* TO-DO ITEM:
Transcribe the data below verbatim from the line with "brown box: 4 -> 7" to the line with "yellow apple: 6 -> 4". Include both of those lines.
THE RECORDS below:
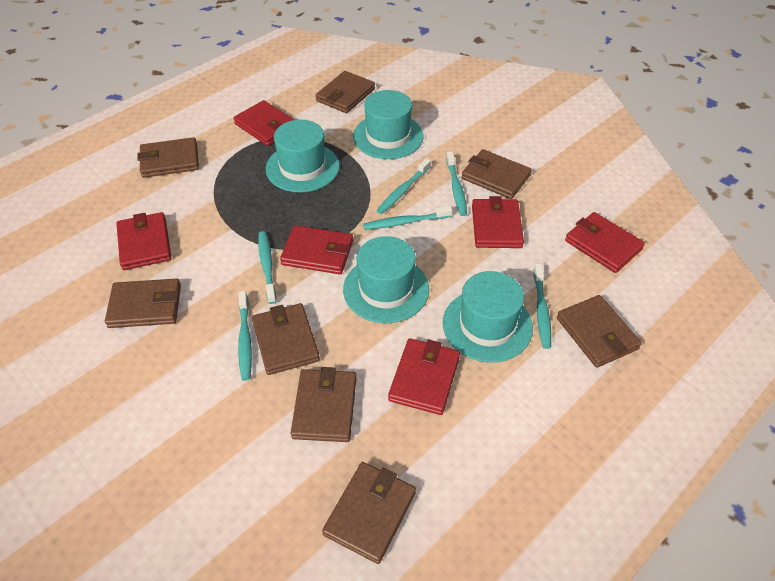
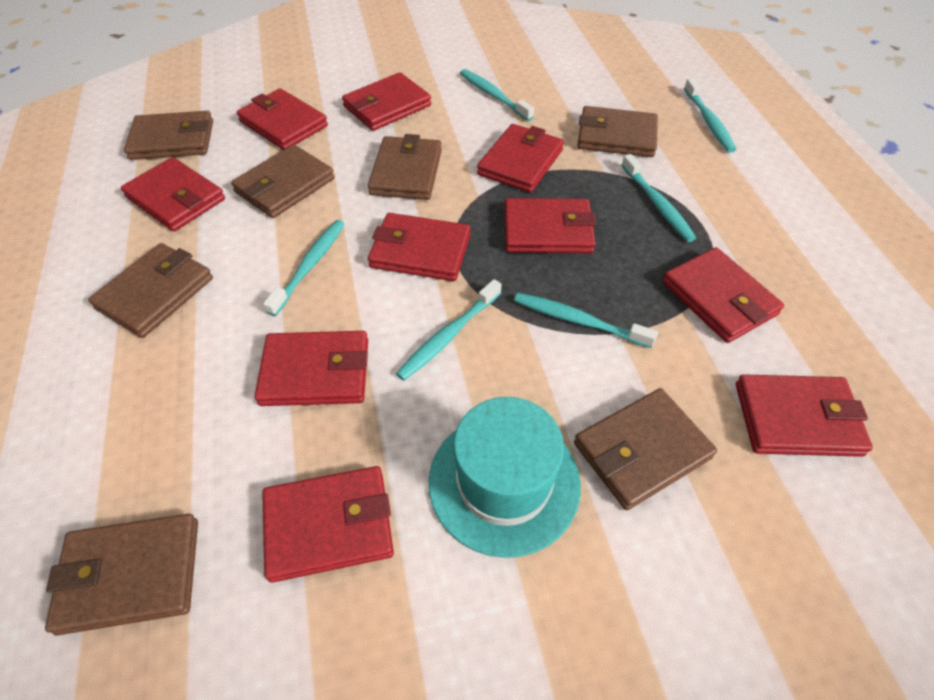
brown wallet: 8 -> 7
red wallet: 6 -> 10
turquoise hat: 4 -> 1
End of THE RECORDS.
THE RECORDS below:
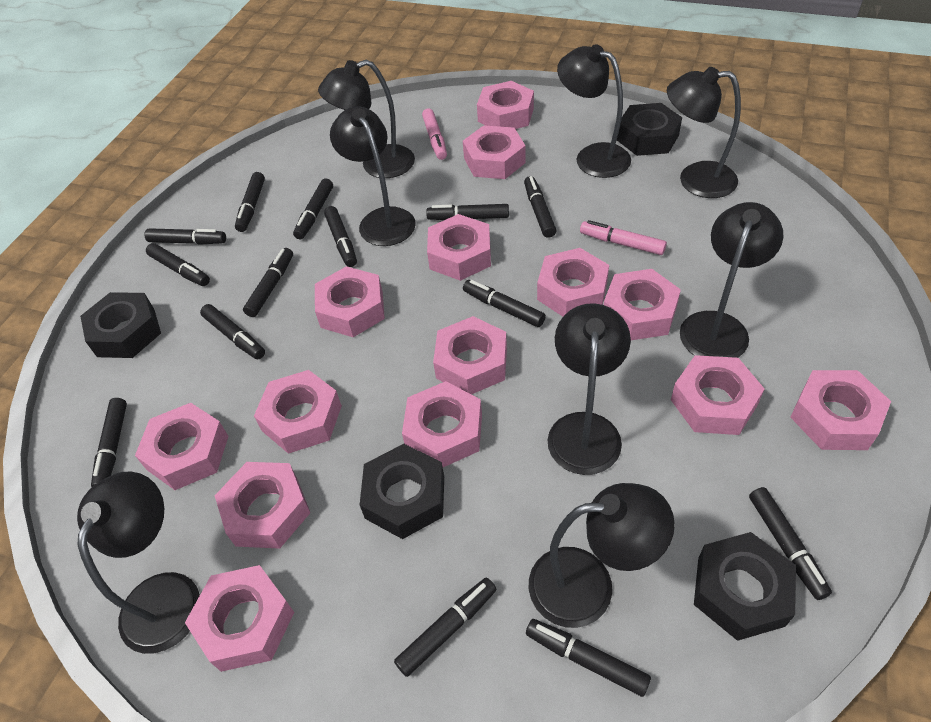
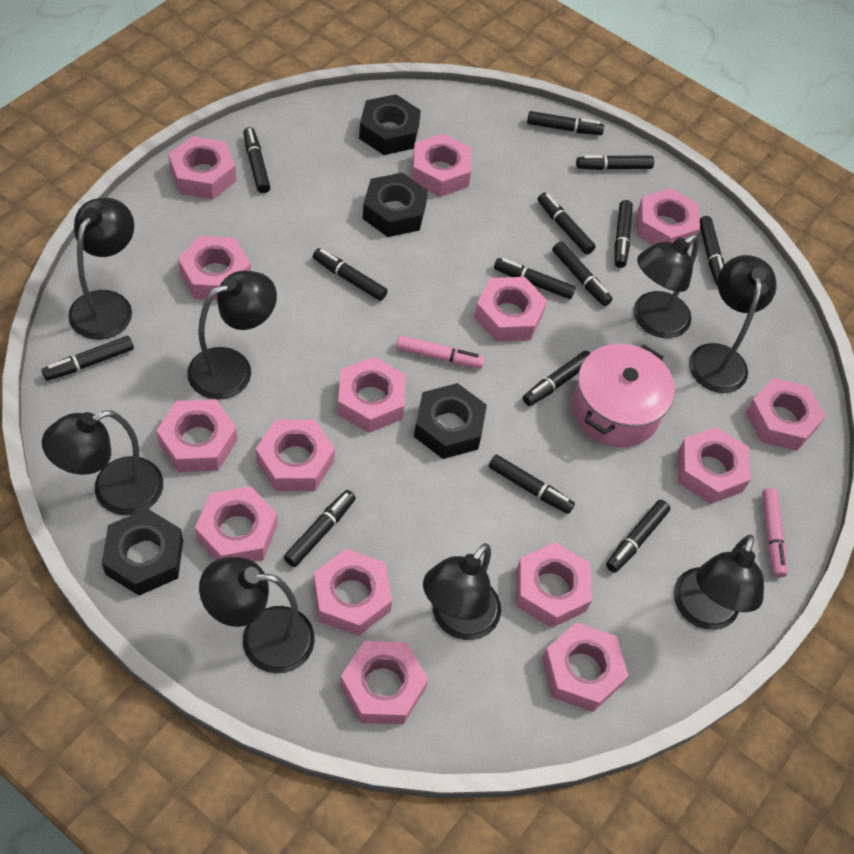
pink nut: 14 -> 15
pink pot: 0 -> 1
End of THE RECORDS.
THE RECORDS below:
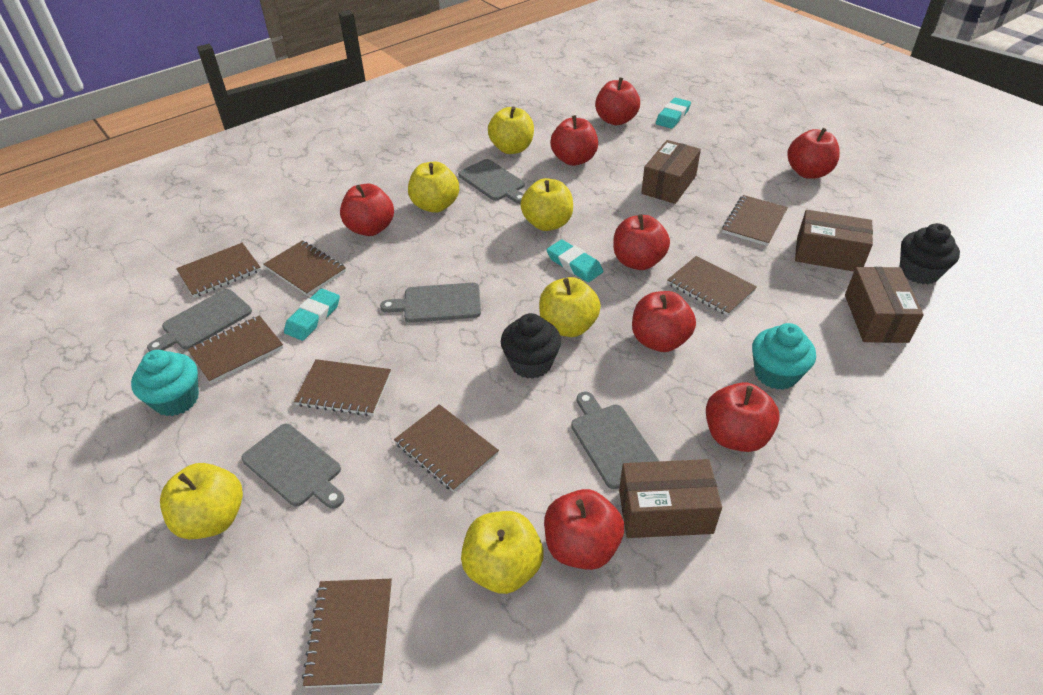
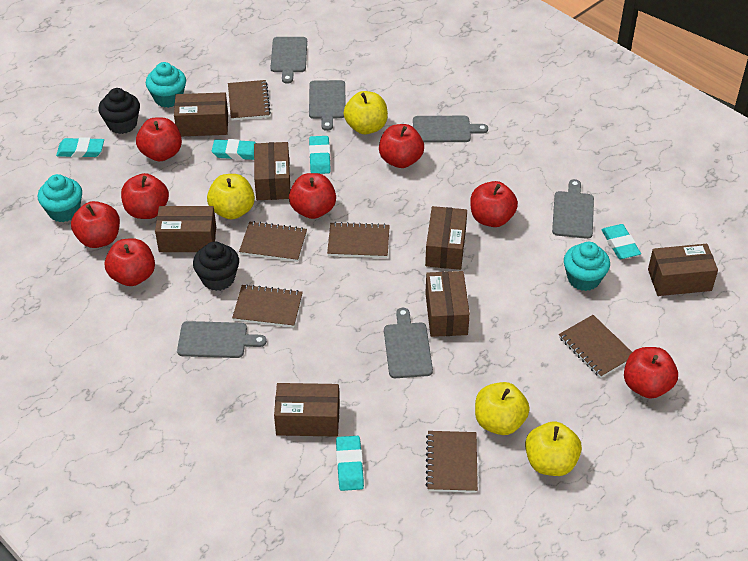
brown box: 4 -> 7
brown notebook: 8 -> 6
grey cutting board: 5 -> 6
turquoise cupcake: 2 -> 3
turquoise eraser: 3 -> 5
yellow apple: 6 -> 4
End of THE RECORDS.
* RESULT OF THIS TASK:
brown box: 4 -> 7
brown notebook: 8 -> 6
grey cutting board: 5 -> 6
turquoise cupcake: 2 -> 3
turquoise eraser: 3 -> 5
yellow apple: 6 -> 4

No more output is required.